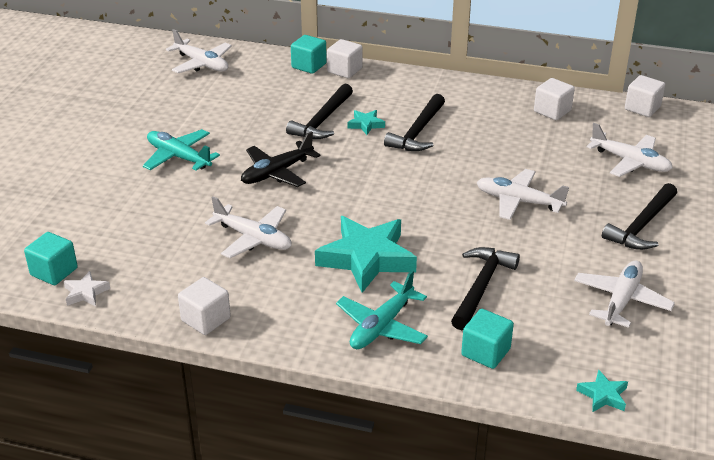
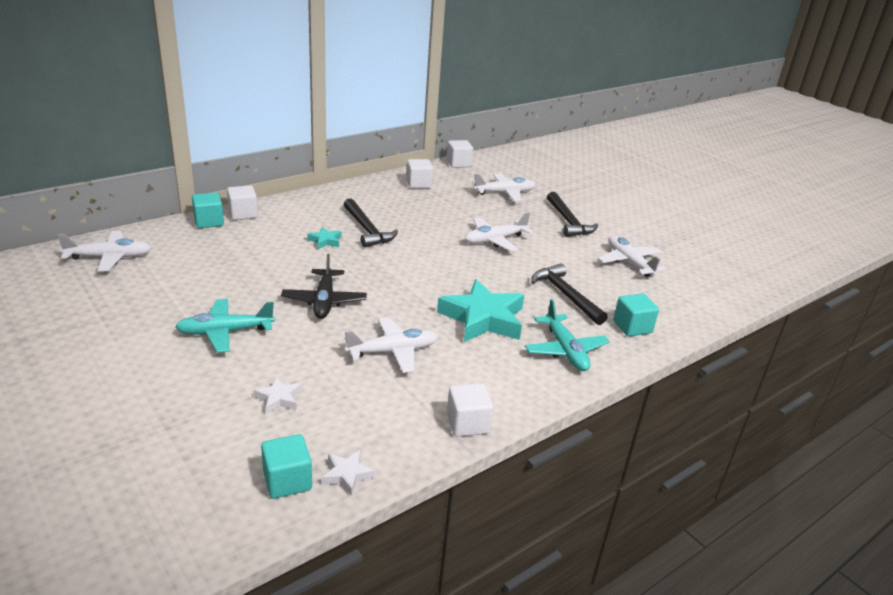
camera: 55 degrees left, 5 degrees down
(132, 221) = (279, 398): none -> white star
(322, 121) = (290, 252): black hammer -> none
(603, 395) = (708, 311): turquoise star -> none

Exercise :: Write out exactly the final stretch of the listing above, beginning at the line that contains "(322, 121) = (290, 252): black hammer -> none" and ending at its last line, with nothing added.

Response area ::
(322, 121) = (290, 252): black hammer -> none
(603, 395) = (708, 311): turquoise star -> none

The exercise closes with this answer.